Brief: Reproduce each line from the records that holds "diode".

(Difference listings)
○ ○ ○ ○

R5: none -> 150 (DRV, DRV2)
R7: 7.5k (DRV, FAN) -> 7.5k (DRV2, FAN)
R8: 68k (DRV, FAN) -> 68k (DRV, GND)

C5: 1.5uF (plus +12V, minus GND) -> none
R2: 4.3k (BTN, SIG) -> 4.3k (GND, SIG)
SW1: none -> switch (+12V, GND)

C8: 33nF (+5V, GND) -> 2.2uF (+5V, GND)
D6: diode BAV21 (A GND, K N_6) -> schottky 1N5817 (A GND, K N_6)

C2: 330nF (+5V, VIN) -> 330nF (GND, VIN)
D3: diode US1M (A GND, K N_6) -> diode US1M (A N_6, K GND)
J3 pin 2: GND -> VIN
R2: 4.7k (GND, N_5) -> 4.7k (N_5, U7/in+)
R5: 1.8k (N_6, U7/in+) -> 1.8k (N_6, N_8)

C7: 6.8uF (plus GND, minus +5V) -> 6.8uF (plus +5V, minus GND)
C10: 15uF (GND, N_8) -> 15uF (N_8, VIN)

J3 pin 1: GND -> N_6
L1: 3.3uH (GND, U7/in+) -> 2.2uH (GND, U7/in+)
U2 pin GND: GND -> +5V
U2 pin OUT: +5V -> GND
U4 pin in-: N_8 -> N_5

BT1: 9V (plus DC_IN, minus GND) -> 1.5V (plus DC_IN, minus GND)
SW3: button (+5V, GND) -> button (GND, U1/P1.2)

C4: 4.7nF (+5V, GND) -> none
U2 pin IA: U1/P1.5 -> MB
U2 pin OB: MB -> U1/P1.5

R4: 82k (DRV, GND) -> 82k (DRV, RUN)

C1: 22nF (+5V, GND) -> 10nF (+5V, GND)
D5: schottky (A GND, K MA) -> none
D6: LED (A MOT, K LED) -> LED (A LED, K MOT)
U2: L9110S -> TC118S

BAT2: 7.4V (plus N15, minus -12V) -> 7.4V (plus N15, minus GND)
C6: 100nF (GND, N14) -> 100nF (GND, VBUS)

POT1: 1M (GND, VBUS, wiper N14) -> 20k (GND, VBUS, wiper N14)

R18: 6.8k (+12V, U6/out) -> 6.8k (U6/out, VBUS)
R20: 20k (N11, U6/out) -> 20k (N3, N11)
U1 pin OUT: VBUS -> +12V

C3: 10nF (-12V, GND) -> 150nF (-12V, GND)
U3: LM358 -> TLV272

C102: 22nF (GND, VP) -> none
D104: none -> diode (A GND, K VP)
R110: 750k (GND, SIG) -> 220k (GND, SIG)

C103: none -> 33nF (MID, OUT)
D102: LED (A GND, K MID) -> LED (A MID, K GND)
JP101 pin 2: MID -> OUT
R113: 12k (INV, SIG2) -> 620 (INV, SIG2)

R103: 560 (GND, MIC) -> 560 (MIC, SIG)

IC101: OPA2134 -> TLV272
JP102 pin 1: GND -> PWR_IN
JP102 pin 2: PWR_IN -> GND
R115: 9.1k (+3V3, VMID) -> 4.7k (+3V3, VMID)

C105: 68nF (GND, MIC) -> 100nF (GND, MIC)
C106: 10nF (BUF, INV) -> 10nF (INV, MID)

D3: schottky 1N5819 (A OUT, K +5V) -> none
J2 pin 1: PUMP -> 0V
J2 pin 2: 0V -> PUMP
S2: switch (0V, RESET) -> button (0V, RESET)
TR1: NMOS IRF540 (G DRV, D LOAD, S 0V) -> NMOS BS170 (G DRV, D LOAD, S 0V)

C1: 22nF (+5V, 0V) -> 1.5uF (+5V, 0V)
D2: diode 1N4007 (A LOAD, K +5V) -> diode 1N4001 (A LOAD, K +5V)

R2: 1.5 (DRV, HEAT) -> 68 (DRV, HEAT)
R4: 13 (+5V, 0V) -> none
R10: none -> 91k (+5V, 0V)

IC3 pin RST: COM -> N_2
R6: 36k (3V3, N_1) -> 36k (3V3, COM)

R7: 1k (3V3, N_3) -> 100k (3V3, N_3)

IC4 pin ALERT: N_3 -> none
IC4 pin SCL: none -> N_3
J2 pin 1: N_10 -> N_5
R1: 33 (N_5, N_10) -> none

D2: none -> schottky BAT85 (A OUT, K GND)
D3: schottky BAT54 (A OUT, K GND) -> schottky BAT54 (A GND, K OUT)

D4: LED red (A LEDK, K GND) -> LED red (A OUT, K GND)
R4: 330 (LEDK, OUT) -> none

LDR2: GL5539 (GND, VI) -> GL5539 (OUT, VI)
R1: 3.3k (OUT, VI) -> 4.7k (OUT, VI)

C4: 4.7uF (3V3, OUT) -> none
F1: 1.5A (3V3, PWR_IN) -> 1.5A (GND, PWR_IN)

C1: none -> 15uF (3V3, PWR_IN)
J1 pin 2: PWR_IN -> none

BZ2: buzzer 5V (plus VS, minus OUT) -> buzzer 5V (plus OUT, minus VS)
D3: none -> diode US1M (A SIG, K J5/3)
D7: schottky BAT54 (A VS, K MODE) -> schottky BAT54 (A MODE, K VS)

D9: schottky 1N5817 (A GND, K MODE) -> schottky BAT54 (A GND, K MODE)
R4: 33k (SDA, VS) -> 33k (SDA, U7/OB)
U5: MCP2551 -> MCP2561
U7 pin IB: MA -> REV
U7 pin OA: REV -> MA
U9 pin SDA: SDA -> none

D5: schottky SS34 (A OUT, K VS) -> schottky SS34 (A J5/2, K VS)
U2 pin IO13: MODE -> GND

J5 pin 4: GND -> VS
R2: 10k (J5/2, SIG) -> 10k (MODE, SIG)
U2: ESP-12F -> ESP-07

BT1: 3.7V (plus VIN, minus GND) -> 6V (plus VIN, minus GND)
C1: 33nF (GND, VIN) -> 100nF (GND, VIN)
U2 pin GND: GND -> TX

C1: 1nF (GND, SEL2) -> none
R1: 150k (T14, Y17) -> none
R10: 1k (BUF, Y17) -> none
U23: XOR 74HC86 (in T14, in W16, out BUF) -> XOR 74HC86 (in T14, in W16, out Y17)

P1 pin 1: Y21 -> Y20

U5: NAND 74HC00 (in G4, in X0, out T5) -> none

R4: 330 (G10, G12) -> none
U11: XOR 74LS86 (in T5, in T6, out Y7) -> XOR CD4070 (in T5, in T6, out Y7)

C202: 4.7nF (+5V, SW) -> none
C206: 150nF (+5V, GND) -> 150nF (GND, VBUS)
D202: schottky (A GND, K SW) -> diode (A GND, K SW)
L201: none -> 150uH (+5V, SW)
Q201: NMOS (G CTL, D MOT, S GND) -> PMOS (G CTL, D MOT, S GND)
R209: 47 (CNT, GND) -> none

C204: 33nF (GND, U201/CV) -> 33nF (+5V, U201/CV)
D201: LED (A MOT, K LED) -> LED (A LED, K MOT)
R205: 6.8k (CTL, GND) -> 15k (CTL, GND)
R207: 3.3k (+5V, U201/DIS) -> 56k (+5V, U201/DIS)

○ ○ ○ ○

Result below:
D6: diode BAV21 (A GND, K N_6) -> schottky 1N5817 (A GND, K N_6)
D3: diode US1M (A GND, K N_6) -> diode US1M (A N_6, K GND)
D104: none -> diode (A GND, K VP)
D2: diode 1N4007 (A LOAD, K +5V) -> diode 1N4001 (A LOAD, K +5V)
D3: none -> diode US1M (A SIG, K J5/3)
D202: schottky (A GND, K SW) -> diode (A GND, K SW)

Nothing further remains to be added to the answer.